Revision tracking records
▼▼▼

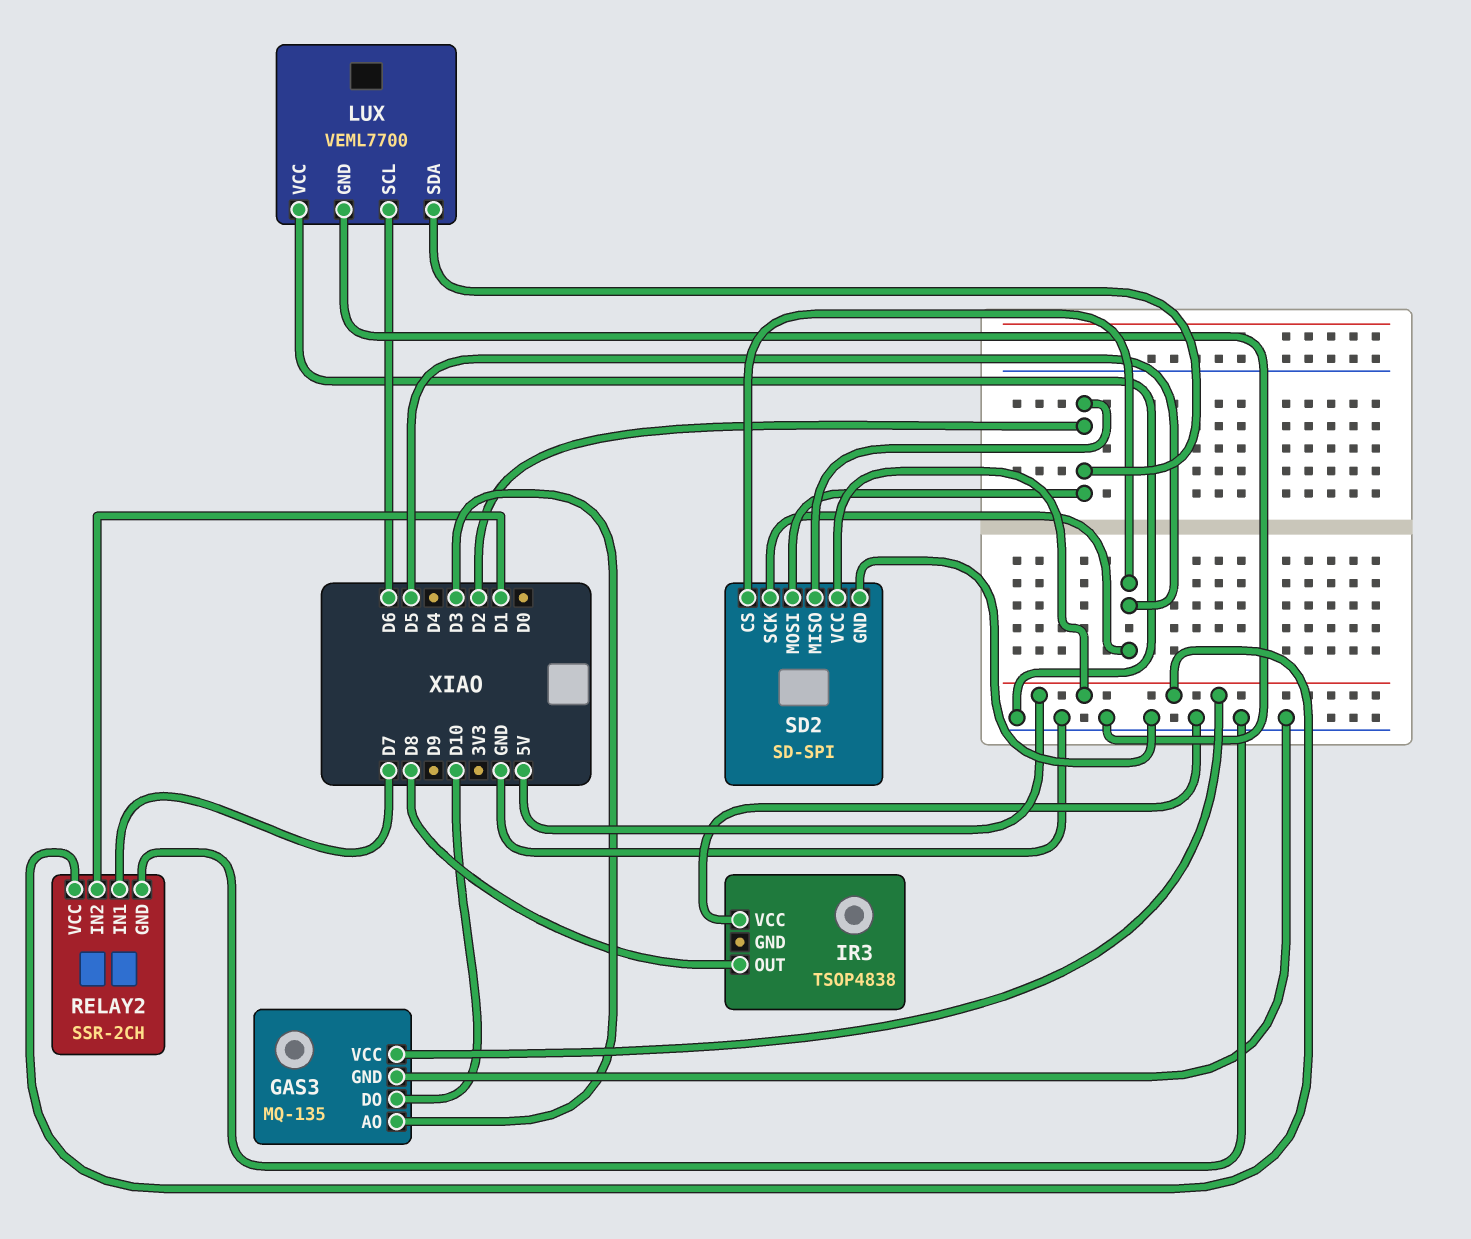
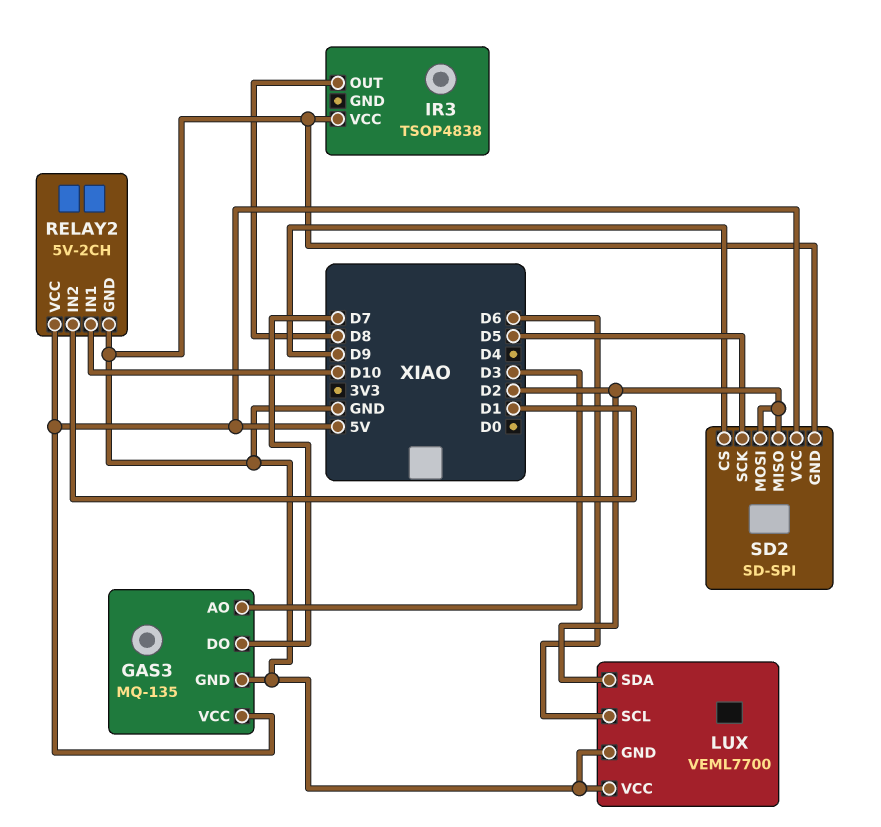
GAS3 pin DO: D10 -> D7
RELAY2: SSR-2CH -> 5V-2CH
RELAY2 pin IN1: D7 -> D10
SD2 pin CS: D5 -> D9

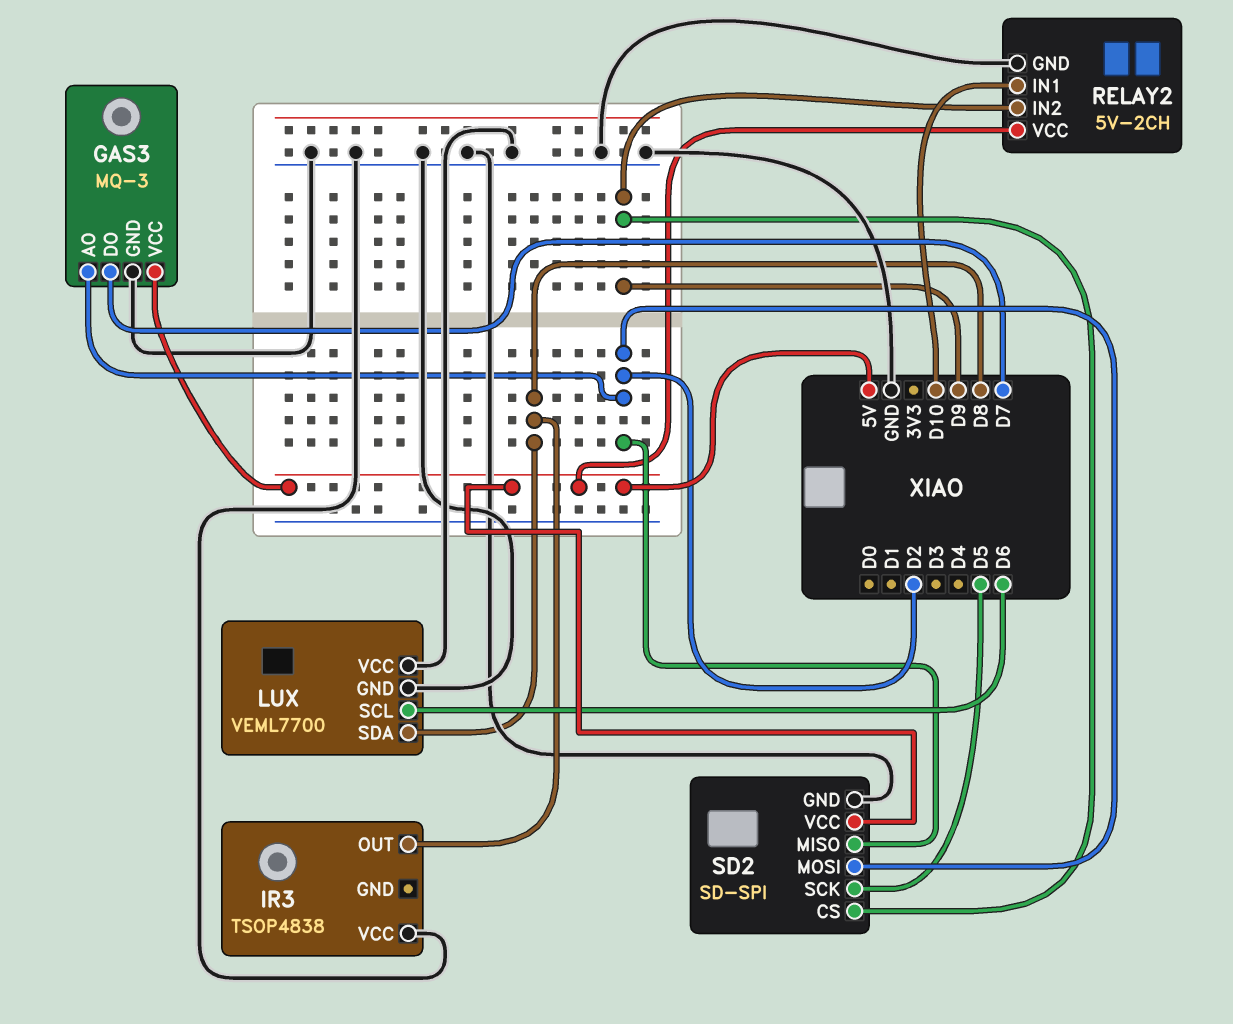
GAS3: MQ-135 -> MQ-3
GAS3 pin AO: D3 -> D2
LUX pin SDA: D2 -> D8
RELAY2 pin IN2: D1 -> D9

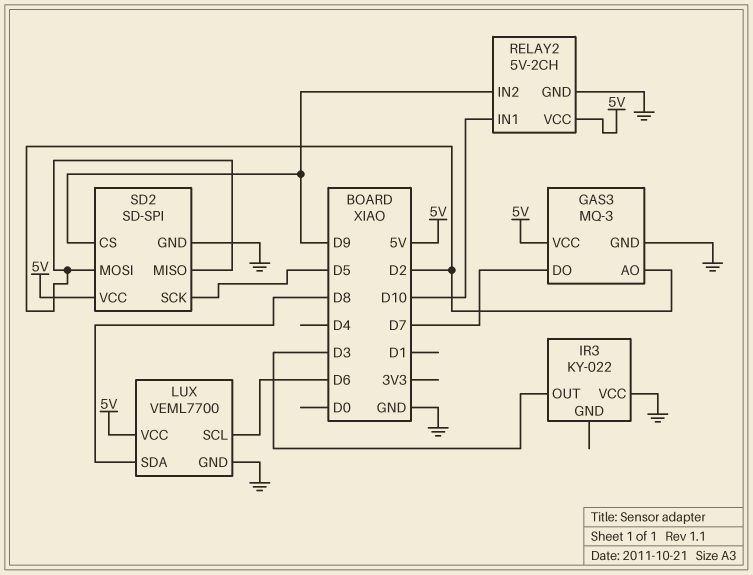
IR3: TSOP4838 -> KY-022
IR3 pin OUT: D8 -> D3
LUX pin VCC: GND -> 5V

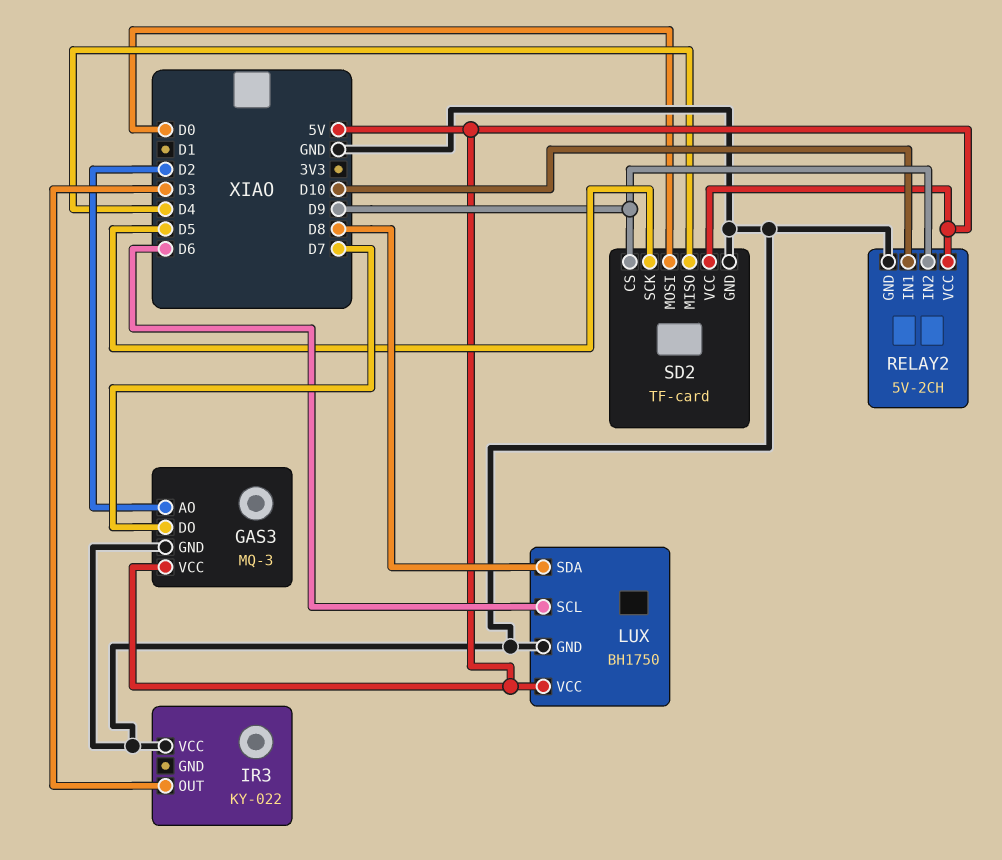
LUX: VEML7700 -> BH1750
SD2: SD-SPI -> TF-card
SD2 pin MISO: D2 -> D4
SD2 pin MOSI: D2 -> D0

▲▲▲

* _DIRECTIONS FOR THIS TASK_:
Repeat the entries word for word and skip the pictures.

* _FINISHED EXERCISE_:
GAS3 pin DO: D10 -> D7
RELAY2: SSR-2CH -> 5V-2CH
RELAY2 pin IN1: D7 -> D10
SD2 pin CS: D5 -> D9

GAS3: MQ-135 -> MQ-3
GAS3 pin AO: D3 -> D2
LUX pin SDA: D2 -> D8
RELAY2 pin IN2: D1 -> D9

IR3: TSOP4838 -> KY-022
IR3 pin OUT: D8 -> D3
LUX pin VCC: GND -> 5V

LUX: VEML7700 -> BH1750
SD2: SD-SPI -> TF-card
SD2 pin MISO: D2 -> D4
SD2 pin MOSI: D2 -> D0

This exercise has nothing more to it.